## Problem description
Determine how many lines of the entries that follow contain "minus", and respond with that number alone.

## Information given
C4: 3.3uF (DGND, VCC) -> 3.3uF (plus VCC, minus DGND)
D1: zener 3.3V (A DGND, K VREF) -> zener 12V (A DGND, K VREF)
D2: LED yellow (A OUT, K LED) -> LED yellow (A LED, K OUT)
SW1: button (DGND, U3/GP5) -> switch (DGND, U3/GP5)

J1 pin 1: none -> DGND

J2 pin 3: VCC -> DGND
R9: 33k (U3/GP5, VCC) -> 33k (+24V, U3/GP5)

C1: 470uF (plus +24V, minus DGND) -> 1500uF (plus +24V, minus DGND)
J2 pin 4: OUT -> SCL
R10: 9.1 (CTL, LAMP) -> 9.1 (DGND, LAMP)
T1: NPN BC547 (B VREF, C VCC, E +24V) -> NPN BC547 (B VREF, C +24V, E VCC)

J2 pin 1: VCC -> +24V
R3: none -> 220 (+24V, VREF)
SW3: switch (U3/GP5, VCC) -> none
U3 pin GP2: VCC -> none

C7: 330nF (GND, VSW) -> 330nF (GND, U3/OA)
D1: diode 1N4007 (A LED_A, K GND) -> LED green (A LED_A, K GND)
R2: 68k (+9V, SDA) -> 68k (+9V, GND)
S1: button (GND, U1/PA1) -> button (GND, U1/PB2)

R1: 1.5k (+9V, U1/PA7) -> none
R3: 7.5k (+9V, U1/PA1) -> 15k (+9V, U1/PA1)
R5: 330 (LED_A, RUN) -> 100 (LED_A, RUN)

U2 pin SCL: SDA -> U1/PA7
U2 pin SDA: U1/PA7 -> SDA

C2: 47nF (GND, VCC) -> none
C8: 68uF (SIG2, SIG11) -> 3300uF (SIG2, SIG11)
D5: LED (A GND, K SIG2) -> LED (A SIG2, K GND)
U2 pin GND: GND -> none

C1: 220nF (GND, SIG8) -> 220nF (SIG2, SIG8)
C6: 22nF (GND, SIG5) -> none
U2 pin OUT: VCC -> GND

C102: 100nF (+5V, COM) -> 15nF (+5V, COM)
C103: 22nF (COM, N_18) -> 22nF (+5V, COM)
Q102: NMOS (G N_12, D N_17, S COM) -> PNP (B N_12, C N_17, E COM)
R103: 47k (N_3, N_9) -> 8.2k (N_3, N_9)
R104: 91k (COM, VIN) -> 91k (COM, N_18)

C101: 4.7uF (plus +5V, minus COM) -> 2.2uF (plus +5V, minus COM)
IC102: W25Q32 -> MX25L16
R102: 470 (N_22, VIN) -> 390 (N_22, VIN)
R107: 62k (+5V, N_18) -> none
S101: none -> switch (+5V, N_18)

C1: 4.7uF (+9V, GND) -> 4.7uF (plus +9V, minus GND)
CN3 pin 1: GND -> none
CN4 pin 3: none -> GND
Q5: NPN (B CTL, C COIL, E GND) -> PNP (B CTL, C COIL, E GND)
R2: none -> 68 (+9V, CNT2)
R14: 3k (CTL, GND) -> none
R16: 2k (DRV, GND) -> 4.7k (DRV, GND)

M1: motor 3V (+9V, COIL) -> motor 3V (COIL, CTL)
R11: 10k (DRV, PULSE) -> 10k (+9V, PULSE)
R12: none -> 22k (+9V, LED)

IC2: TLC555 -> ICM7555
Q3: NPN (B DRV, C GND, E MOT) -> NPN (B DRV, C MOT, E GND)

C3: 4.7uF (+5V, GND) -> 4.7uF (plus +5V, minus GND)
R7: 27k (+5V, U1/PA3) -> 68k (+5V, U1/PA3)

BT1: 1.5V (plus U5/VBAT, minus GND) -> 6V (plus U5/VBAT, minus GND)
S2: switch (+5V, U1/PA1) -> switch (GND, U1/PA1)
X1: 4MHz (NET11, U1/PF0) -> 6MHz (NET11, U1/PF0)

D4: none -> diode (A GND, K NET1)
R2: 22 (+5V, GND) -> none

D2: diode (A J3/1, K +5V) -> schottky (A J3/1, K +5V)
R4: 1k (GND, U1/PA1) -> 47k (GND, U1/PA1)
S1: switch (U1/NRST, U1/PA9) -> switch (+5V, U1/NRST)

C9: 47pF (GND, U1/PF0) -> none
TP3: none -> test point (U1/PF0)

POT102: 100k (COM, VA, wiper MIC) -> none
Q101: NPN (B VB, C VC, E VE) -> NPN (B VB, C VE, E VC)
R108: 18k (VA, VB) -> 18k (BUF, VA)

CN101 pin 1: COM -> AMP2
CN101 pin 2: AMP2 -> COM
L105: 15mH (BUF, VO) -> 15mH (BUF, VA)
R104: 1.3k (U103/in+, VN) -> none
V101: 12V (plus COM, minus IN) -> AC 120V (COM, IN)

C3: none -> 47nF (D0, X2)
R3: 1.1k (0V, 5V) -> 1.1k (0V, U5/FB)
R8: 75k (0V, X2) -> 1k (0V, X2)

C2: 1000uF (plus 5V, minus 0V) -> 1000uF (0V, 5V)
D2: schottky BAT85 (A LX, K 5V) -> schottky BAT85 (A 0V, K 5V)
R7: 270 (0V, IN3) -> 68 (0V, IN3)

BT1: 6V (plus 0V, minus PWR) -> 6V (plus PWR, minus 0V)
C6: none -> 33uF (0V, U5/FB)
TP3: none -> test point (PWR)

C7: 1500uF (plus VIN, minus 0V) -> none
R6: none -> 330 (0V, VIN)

## Final answer
10